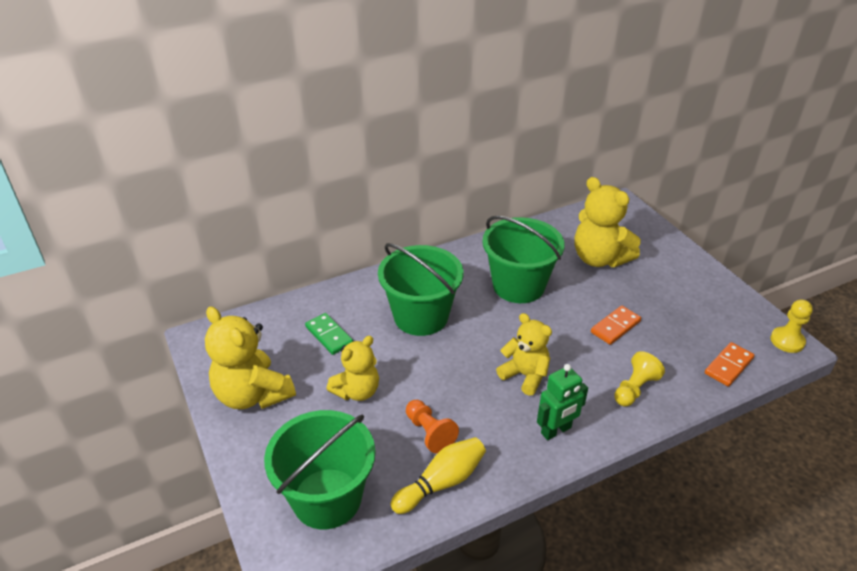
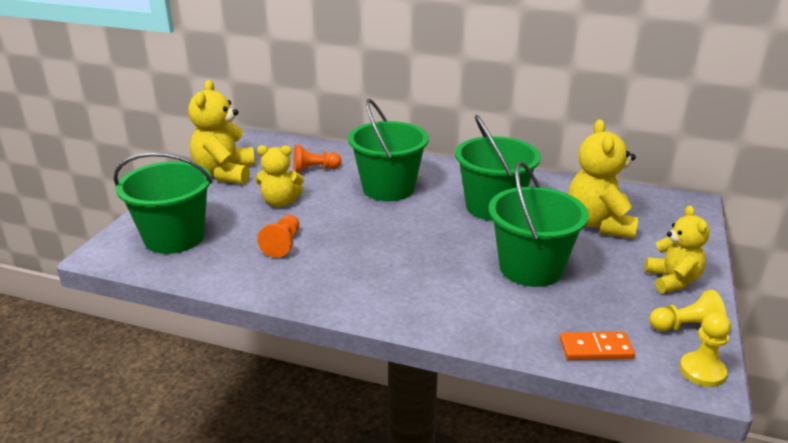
camera: 45 degrees right, 10 degrees down
green domino [305,313,353,355] -> orange pawn [293,144,341,173]
yellow bowling pin [391,437,486,514] -> none
yellow teddy bear [496,313,552,396] -> yellow teddy bear moved to [645,205,710,293]
green robot [537,364,588,440] -> none
orange domino [591,306,641,345] -> green bucket [489,161,589,287]
yellow pawn [614,351,665,407] -> yellow pawn moved to [650,290,726,331]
○ ○ ○
• **PROBLEM STATEMENT**: The answer must be an exact copy of every record above, minus the pictures.

• **EXERCISE SOLUTION**:
camera: 45 degrees right, 10 degrees down
green domino [305,313,353,355] -> orange pawn [293,144,341,173]
yellow bowling pin [391,437,486,514] -> none
yellow teddy bear [496,313,552,396] -> yellow teddy bear moved to [645,205,710,293]
green robot [537,364,588,440] -> none
orange domino [591,306,641,345] -> green bucket [489,161,589,287]
yellow pawn [614,351,665,407] -> yellow pawn moved to [650,290,726,331]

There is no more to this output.